[Stored data]
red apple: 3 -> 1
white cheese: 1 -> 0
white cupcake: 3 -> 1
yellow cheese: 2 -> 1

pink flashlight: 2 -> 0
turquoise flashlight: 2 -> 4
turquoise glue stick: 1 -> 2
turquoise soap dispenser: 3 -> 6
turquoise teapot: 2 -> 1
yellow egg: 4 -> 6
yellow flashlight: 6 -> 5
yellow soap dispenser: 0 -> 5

--

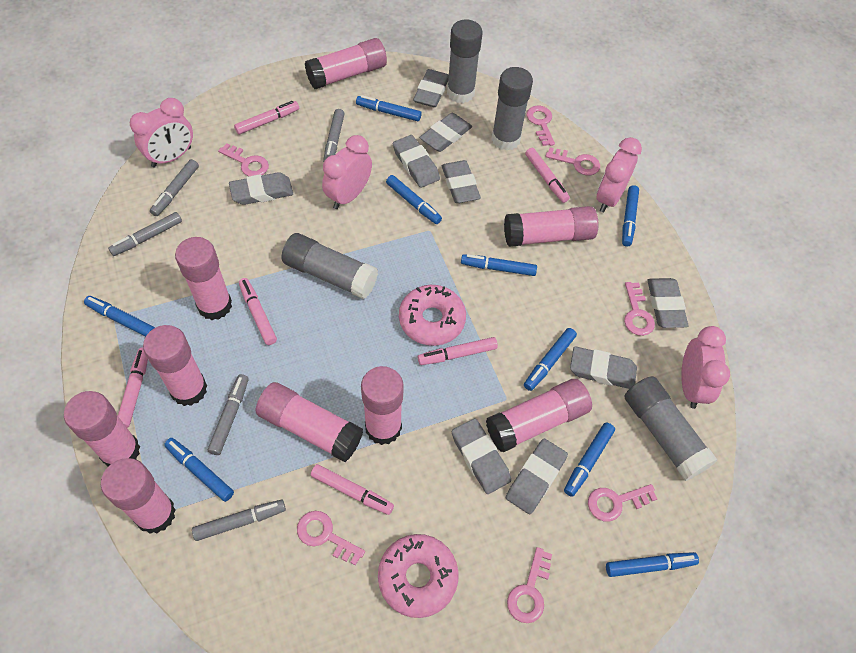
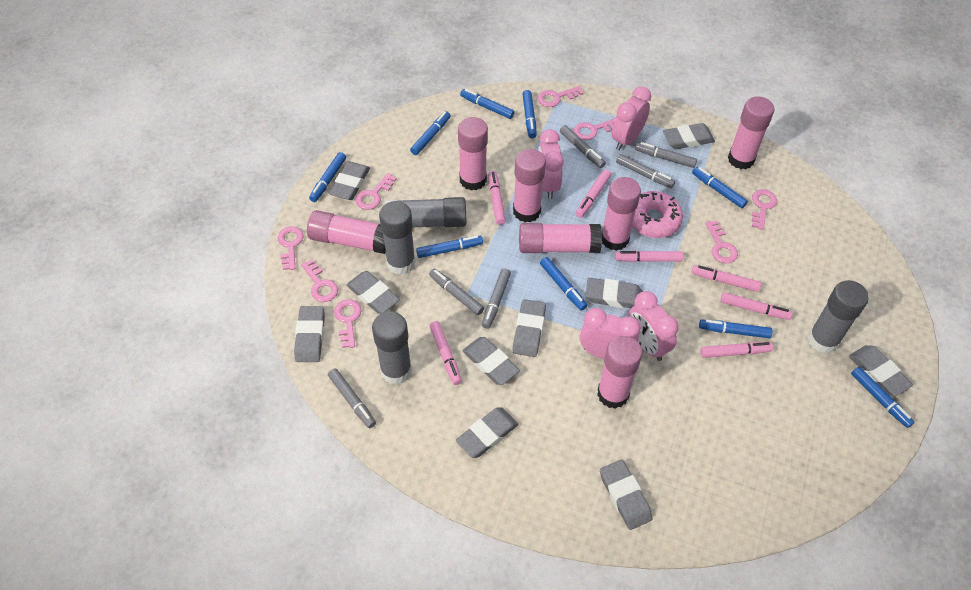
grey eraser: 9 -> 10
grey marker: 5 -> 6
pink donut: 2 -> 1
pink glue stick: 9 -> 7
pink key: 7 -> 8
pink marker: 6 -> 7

==

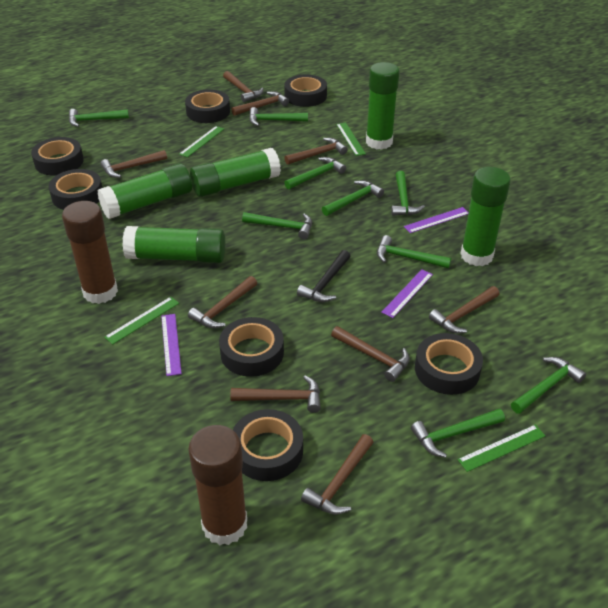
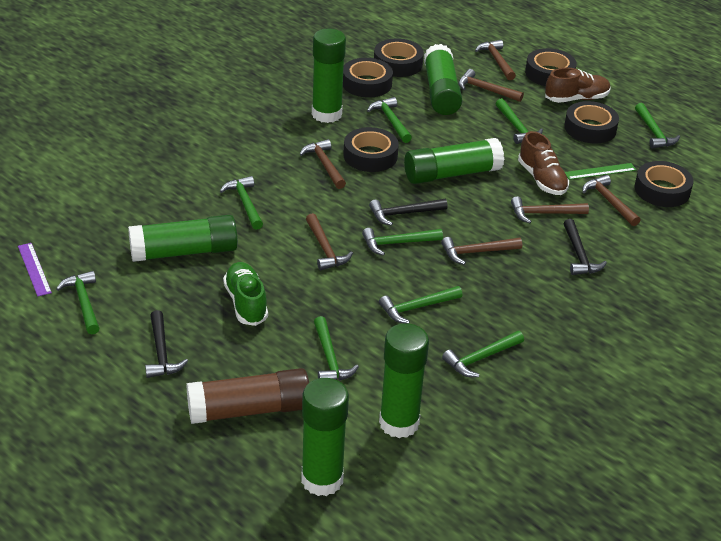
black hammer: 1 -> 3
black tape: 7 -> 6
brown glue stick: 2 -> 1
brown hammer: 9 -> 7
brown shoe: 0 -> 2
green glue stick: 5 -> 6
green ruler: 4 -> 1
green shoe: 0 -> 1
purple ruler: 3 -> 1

WHAT IS REQUIRED:
Using the records above, report each line with the string "dispenser".

TASK SOLUTION:
turquoise soap dispenser: 3 -> 6
yellow soap dispenser: 0 -> 5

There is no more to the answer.